● TASK DESCRIPTION
Every line in the records below between the one holding "brown line: (1204, 408) -> (1037, 718), moved" and the one holding "red diamond: (763, 1299)", inclusive, is to be set down exactly; all other lines are to be left out.

● INPUT FOR THIS TASK
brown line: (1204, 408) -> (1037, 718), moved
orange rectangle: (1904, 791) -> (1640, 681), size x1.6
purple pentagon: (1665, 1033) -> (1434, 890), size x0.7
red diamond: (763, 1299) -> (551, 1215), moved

* * *

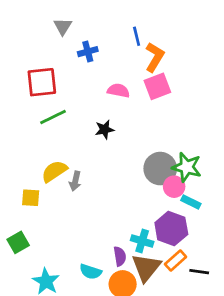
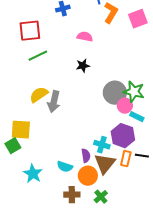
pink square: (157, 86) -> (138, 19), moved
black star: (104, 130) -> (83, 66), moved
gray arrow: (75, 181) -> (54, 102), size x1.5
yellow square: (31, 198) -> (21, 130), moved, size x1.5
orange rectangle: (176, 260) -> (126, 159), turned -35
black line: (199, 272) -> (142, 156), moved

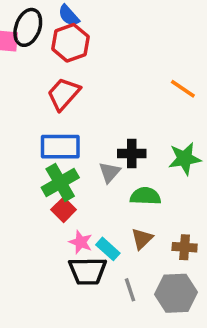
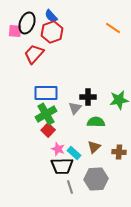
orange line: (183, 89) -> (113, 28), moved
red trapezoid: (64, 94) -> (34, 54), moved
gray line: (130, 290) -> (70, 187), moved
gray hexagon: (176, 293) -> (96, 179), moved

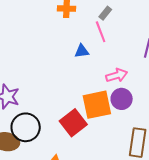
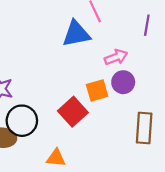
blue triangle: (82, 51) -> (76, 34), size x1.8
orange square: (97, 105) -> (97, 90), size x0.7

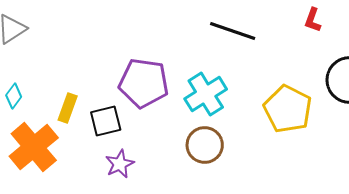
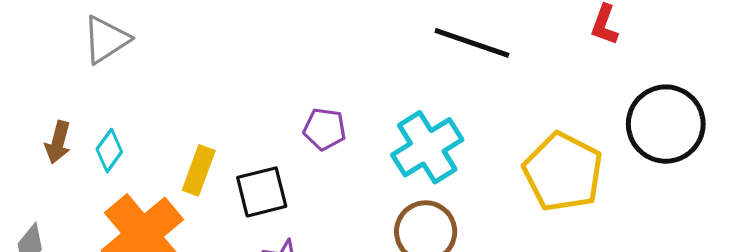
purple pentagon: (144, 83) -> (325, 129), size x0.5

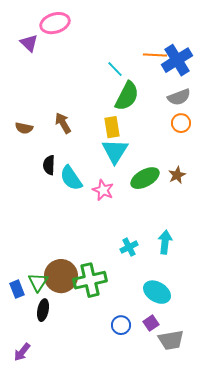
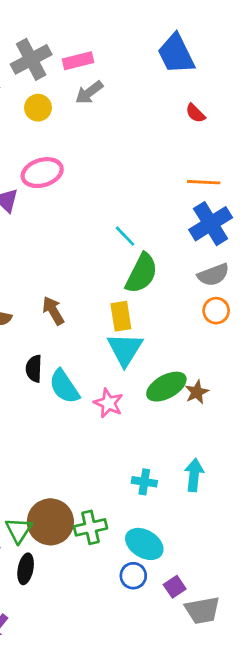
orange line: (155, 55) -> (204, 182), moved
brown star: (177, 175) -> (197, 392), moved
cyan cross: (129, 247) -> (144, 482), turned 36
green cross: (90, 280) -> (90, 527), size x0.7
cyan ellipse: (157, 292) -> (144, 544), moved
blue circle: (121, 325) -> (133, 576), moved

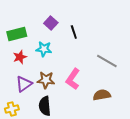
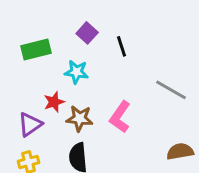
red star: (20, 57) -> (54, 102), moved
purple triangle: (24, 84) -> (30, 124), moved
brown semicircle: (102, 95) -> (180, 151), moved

...

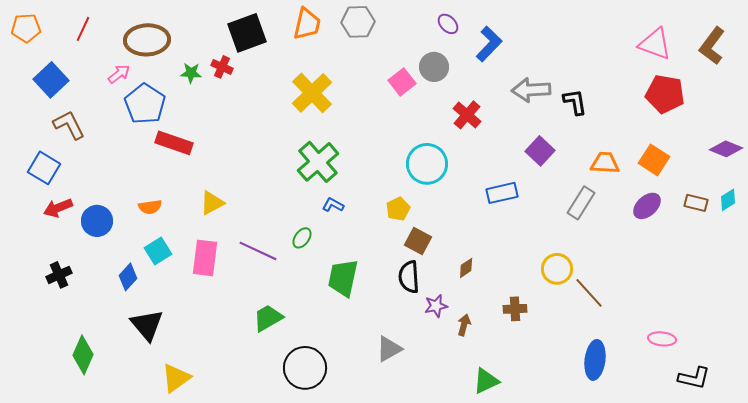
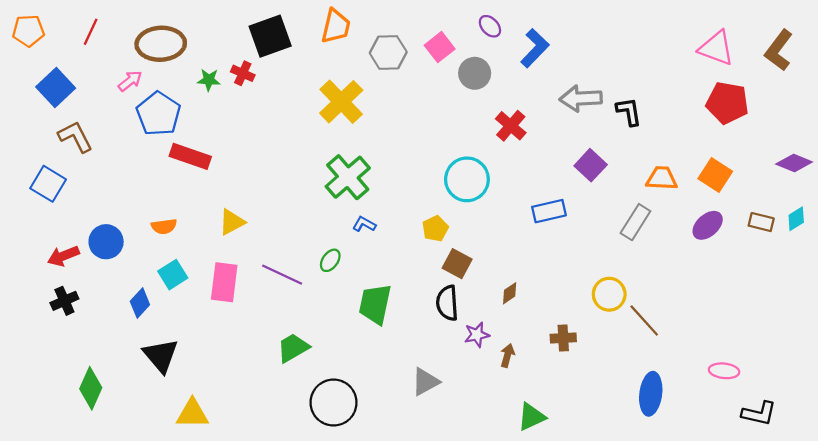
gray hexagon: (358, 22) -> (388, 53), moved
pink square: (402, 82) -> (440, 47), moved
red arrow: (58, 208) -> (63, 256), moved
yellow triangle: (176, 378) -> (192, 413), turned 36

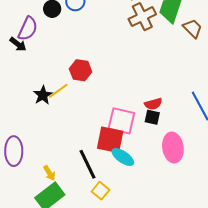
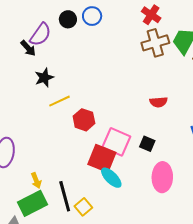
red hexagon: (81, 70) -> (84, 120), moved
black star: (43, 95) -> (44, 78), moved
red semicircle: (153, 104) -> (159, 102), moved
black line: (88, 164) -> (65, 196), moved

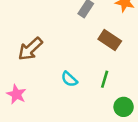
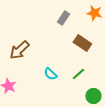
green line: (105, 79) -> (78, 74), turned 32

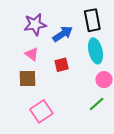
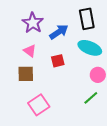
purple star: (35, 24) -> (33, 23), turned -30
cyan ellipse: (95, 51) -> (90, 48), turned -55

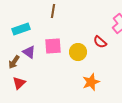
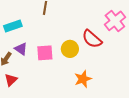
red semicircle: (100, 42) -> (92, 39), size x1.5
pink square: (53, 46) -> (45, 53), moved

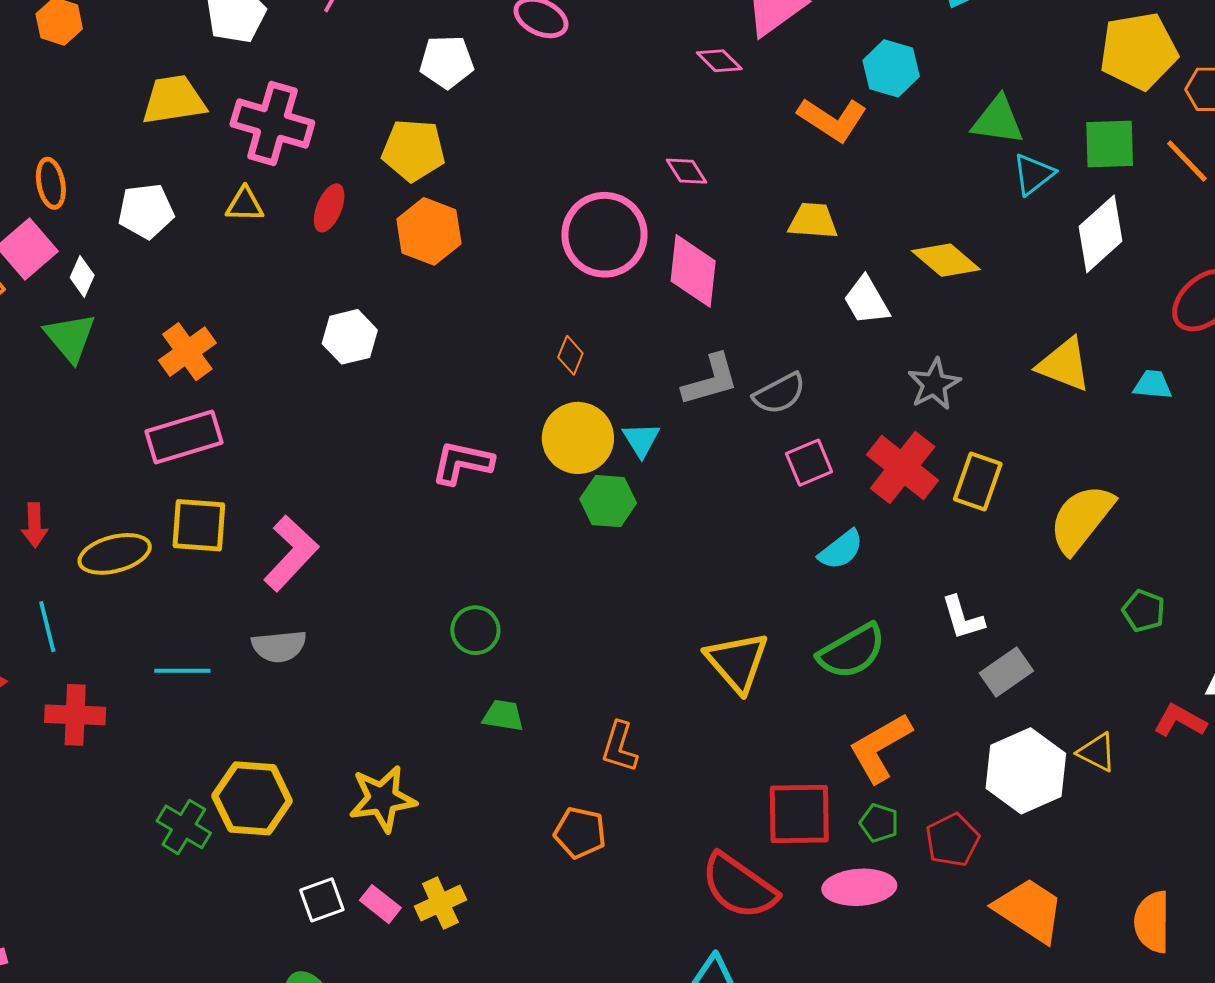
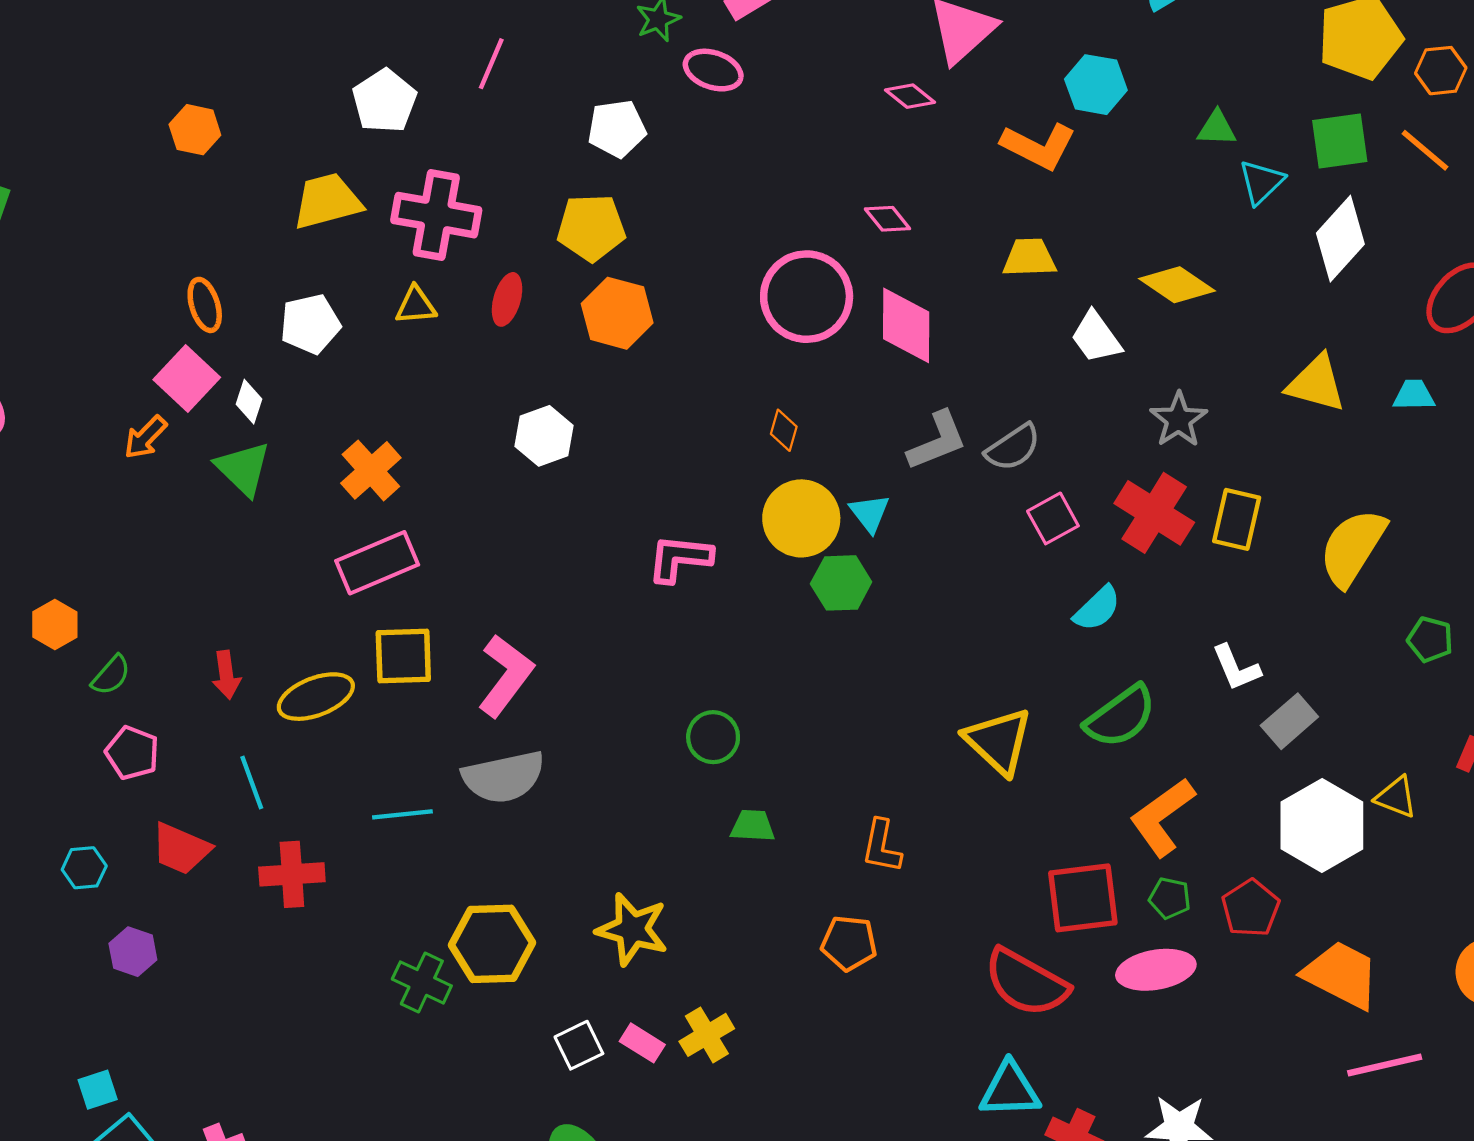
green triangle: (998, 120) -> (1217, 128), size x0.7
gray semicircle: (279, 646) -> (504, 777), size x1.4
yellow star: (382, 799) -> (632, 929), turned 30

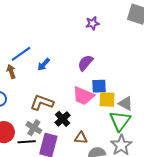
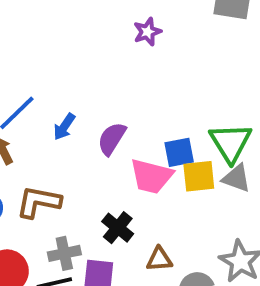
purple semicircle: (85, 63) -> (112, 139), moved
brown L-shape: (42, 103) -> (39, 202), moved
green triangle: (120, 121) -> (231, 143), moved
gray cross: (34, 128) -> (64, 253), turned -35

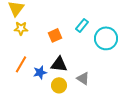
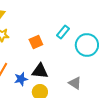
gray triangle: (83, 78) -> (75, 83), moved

● OUTPUT OF THE EXERCISE
brown line: (1204, 408) -> (1037, 718), moved
orange rectangle: (1904, 791) -> (1640, 681), size x1.6
purple pentagon: (1665, 1033) -> (1434, 890), size x0.7
red diamond: (763, 1299) -> (551, 1215), moved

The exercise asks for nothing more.